• [Material shown]
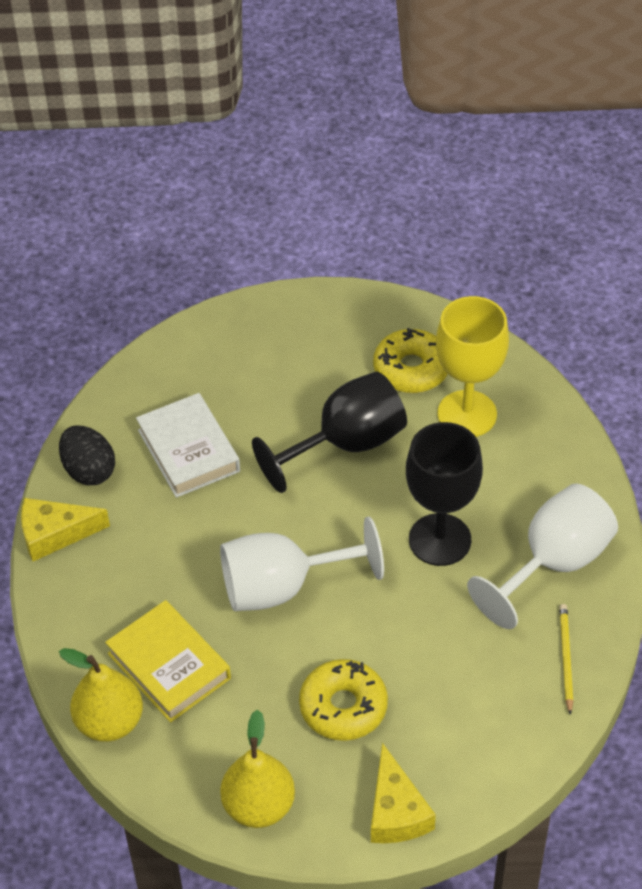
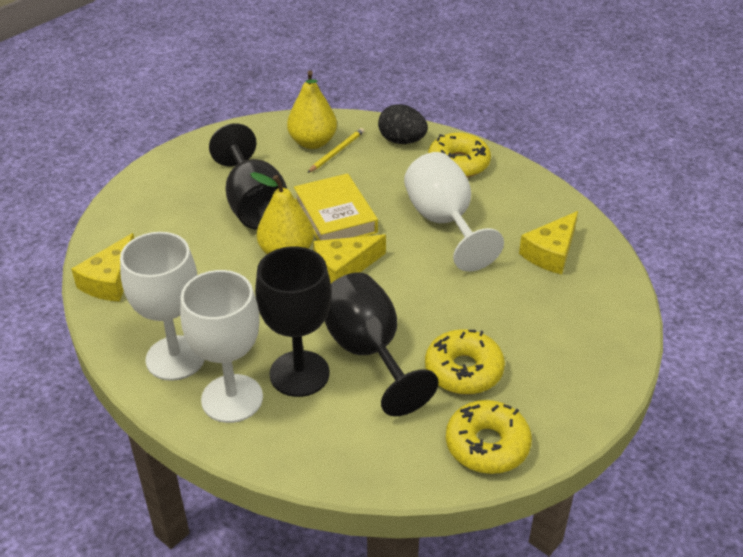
black goblet: 2 -> 3
white book: 1 -> 0
white goblet: 2 -> 3
yellow cheese: 2 -> 3
yellow donut: 2 -> 3
yellow goblet: 1 -> 0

• [Try it] Copy out all of the entries exactly as they stand, with no pictures in your copy.

• [Answer space]
black goblet: 2 -> 3
white book: 1 -> 0
white goblet: 2 -> 3
yellow cheese: 2 -> 3
yellow donut: 2 -> 3
yellow goblet: 1 -> 0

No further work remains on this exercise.